WHAT IS NEEDED
If a line in the listing contains "none", copy it out whole.
= = = = =
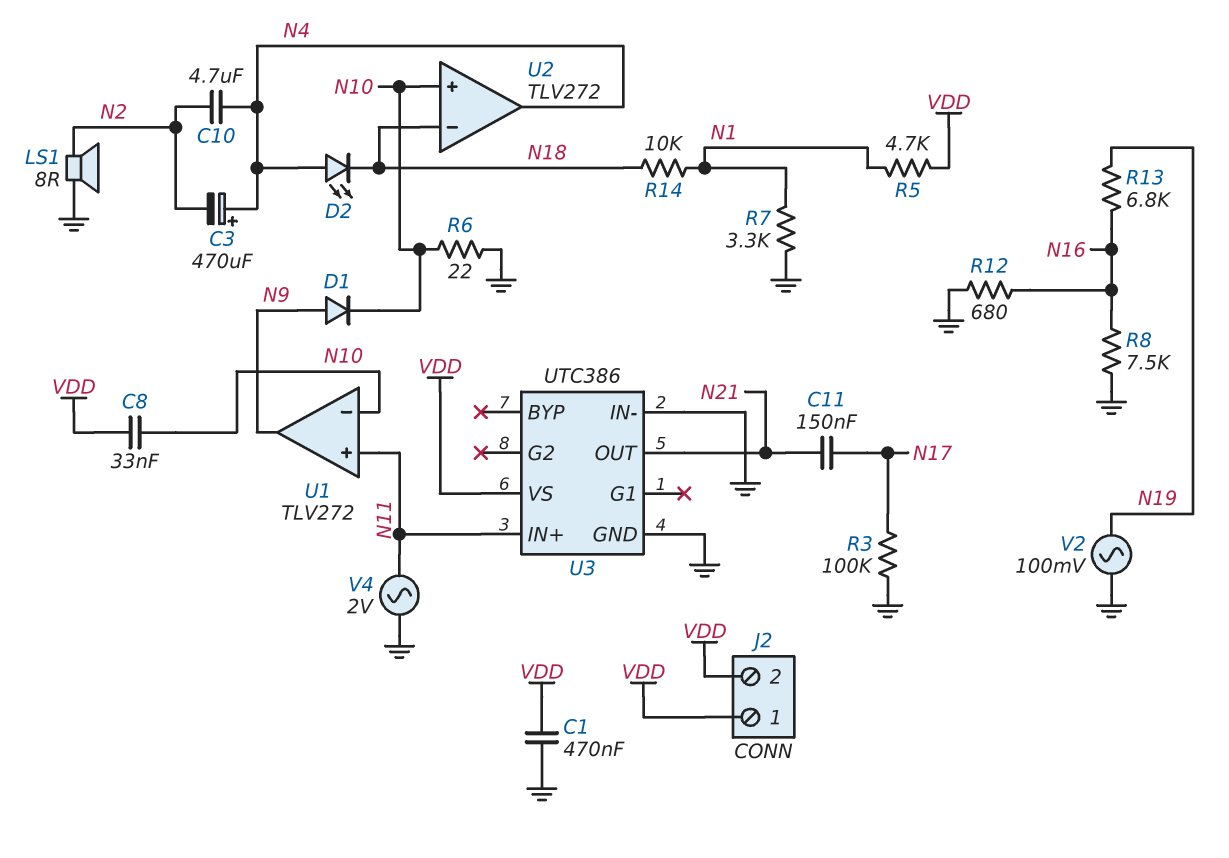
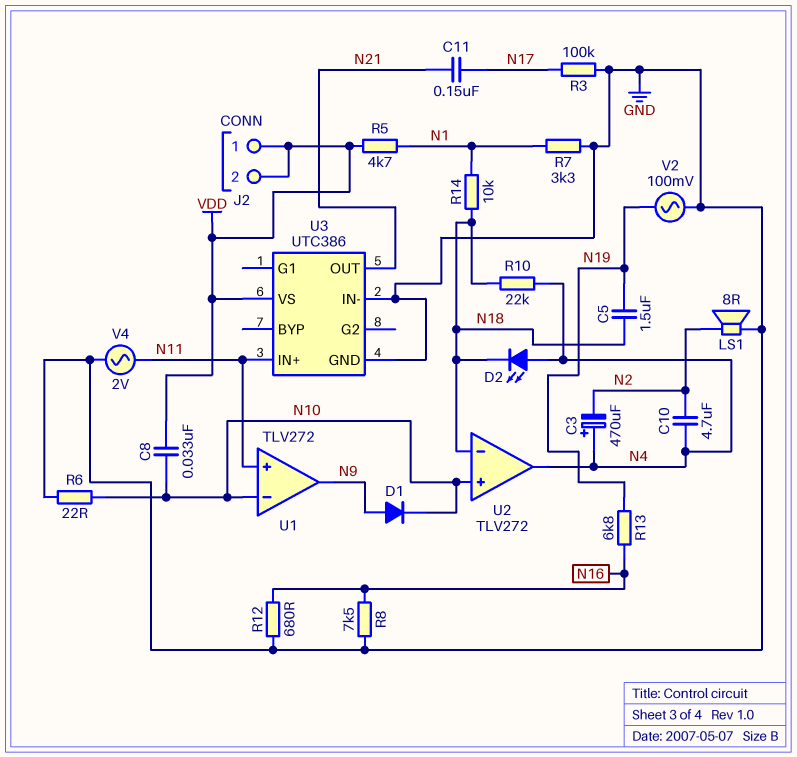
C1: 470nF (GND, VDD) -> none
C5: none -> 1.5uF (N18, N19)
R10: none -> 22k (N4, N18)

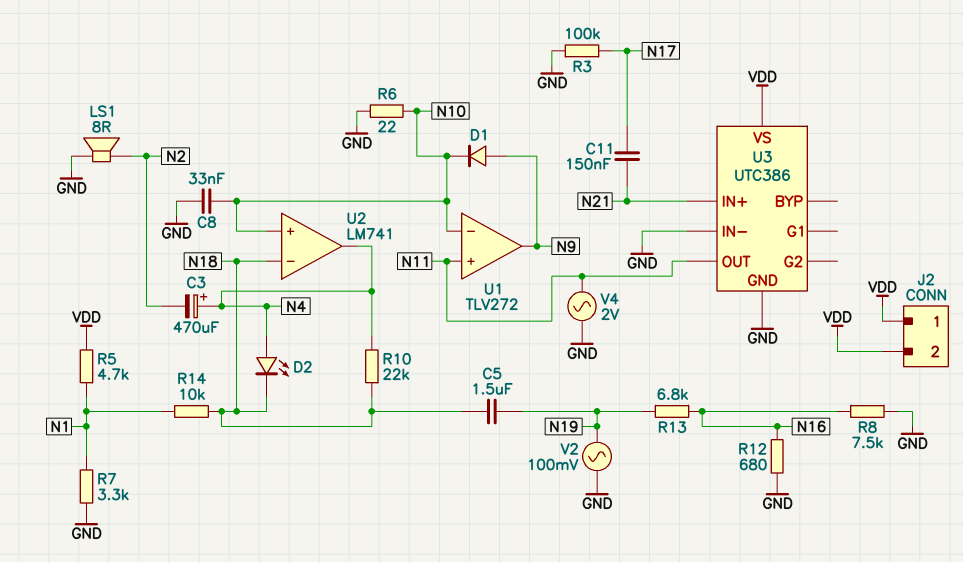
C8: 33nF (N10, VDD) -> 33nF (GND, N10)
C10: 4.7uF (N2, N4) -> none
U2: TLV272 -> LM741
U3 pin IN+: N11 -> N21
U3 pin OUT: N21 -> N11

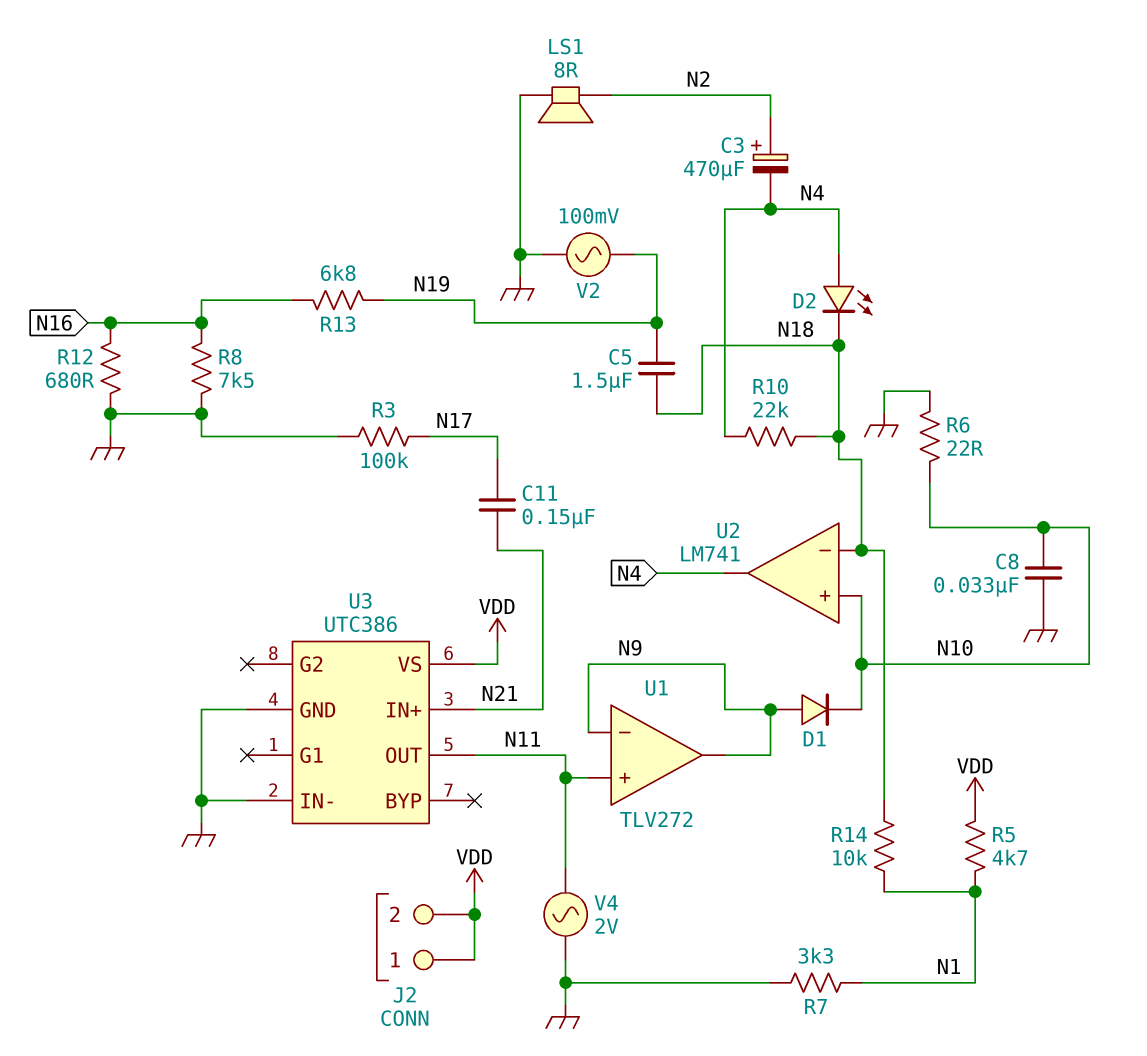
C3: 470uF (plus N4, minus N2) -> 470uF (plus N2, minus N4)
U1 pin in-: N10 -> N9

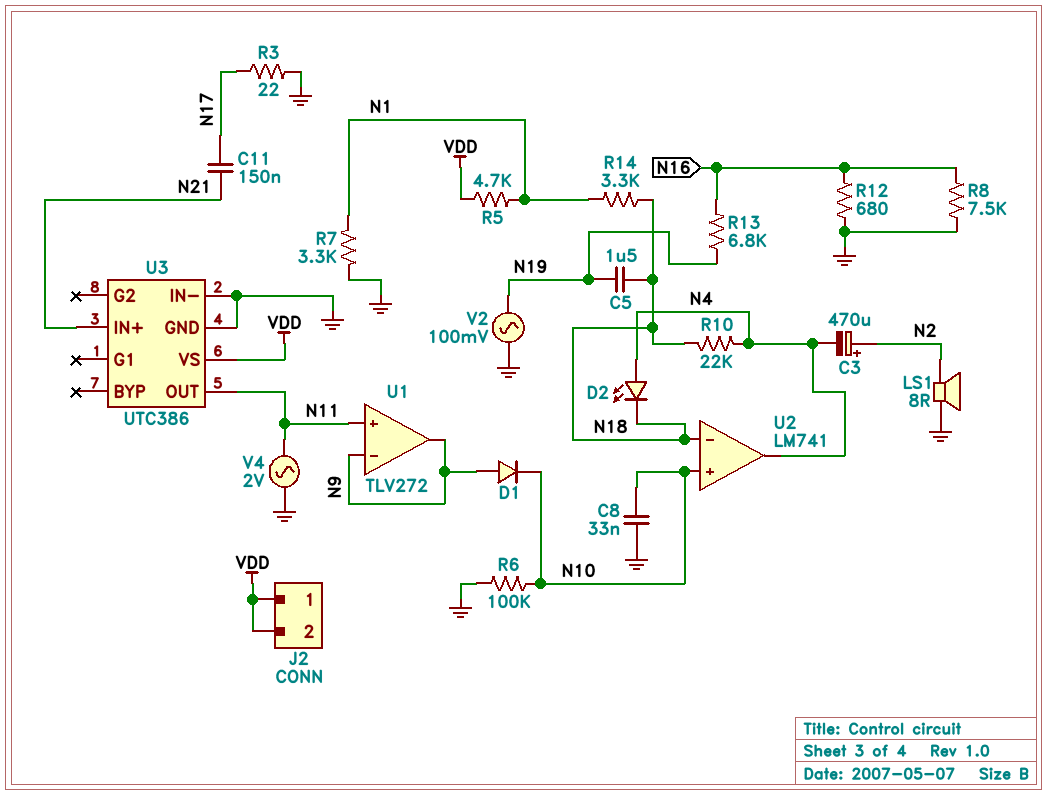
R3: 100k (GND, N17) -> 22 (GND, N17)
R6: 22 (GND, N10) -> 100k (GND, N10)
R14: 10k (N1, N18) -> 3.3k (N1, N18)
= = = = =
ANSWER TO THIS EXERCISE
C1: 470nF (GND, VDD) -> none
C5: none -> 1.5uF (N18, N19)
R10: none -> 22k (N4, N18)
C10: 4.7uF (N2, N4) -> none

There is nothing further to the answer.